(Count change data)
%%

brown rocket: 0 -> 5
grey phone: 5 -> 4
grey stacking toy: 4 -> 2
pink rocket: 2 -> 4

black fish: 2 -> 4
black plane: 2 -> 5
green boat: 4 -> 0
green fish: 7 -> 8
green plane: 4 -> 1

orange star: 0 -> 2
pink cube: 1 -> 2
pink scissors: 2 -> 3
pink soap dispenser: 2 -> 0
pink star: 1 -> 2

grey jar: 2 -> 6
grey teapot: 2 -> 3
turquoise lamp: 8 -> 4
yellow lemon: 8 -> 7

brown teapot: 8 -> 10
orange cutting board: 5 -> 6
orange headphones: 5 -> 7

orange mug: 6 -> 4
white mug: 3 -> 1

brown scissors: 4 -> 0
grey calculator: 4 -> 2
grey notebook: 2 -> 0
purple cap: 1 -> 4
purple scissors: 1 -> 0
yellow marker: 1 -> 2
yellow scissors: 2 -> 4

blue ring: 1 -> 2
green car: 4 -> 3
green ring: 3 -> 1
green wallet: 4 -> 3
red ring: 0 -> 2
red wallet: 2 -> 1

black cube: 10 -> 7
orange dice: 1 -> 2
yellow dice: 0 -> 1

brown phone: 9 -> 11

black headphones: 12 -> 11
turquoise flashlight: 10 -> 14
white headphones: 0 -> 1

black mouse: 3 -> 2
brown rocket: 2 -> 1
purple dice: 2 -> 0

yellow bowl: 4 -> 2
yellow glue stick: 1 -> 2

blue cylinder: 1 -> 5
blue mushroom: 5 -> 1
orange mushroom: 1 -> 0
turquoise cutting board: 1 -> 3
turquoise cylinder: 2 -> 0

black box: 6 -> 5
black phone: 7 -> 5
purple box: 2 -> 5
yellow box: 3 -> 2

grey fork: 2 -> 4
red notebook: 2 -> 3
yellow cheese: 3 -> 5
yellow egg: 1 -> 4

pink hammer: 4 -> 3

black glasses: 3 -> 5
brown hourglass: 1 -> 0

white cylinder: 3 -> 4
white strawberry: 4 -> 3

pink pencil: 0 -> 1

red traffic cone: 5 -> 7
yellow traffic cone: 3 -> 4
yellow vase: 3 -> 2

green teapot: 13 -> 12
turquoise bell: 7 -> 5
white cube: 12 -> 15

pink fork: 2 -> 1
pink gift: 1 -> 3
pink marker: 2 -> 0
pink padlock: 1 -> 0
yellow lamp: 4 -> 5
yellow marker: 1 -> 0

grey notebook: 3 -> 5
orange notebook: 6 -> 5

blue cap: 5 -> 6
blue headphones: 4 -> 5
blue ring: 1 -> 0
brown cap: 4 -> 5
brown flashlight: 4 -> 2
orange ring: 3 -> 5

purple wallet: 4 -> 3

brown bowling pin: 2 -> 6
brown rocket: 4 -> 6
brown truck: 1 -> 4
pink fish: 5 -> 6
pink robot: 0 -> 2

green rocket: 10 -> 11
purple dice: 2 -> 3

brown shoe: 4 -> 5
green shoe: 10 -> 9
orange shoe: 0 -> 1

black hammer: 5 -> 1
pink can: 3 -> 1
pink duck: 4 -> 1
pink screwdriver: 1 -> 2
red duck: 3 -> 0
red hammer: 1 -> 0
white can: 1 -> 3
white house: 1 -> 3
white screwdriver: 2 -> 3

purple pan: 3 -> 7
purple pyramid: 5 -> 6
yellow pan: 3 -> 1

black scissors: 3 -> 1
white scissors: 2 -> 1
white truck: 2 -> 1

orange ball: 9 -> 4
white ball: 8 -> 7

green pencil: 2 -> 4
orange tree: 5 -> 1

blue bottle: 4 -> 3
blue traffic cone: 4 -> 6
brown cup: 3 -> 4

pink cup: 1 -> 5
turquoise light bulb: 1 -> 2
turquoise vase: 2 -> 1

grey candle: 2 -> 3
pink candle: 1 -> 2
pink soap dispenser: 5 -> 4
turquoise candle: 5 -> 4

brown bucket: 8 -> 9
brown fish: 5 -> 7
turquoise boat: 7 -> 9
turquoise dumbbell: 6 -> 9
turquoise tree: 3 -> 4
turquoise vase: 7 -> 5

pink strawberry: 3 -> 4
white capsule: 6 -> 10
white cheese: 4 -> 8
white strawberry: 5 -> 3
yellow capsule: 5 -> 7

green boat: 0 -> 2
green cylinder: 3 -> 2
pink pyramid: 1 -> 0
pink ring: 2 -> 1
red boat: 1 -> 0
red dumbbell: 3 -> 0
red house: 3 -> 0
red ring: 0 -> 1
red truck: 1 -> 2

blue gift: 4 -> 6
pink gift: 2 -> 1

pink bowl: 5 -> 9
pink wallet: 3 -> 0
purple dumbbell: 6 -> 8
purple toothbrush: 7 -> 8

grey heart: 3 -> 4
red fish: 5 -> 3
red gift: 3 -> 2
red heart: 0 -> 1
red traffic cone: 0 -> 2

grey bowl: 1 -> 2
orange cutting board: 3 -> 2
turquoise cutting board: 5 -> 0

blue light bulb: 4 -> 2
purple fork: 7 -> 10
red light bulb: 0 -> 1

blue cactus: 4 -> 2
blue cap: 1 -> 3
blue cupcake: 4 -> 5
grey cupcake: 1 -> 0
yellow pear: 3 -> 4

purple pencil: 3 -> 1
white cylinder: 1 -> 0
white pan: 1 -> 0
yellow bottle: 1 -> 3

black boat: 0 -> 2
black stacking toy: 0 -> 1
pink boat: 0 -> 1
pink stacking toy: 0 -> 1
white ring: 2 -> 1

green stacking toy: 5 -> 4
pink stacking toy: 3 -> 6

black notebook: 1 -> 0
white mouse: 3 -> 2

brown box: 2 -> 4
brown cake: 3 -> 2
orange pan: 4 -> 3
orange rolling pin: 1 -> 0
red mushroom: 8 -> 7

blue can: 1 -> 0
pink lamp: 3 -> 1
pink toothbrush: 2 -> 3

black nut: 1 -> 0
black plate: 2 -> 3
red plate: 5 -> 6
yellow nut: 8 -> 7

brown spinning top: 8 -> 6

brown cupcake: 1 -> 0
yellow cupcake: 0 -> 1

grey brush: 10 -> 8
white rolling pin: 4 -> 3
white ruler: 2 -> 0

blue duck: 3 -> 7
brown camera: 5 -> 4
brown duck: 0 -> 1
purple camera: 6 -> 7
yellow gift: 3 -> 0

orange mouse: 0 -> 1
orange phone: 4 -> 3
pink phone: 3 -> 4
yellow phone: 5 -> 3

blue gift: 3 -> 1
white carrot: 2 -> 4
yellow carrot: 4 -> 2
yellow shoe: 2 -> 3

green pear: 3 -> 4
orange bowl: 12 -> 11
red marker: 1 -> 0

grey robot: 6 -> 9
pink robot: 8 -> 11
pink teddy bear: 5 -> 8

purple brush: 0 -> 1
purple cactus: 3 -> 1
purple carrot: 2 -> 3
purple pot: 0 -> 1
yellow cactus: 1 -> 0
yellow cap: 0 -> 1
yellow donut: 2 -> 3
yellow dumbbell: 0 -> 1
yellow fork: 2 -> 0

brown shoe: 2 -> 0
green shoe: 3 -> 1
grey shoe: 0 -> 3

%%

EXERCISE: Filter by the word "stacking": copy every line of the data that holds it.

ANSWER AREA:
grey stacking toy: 4 -> 2
black stacking toy: 0 -> 1
pink stacking toy: 0 -> 1
green stacking toy: 5 -> 4
pink stacking toy: 3 -> 6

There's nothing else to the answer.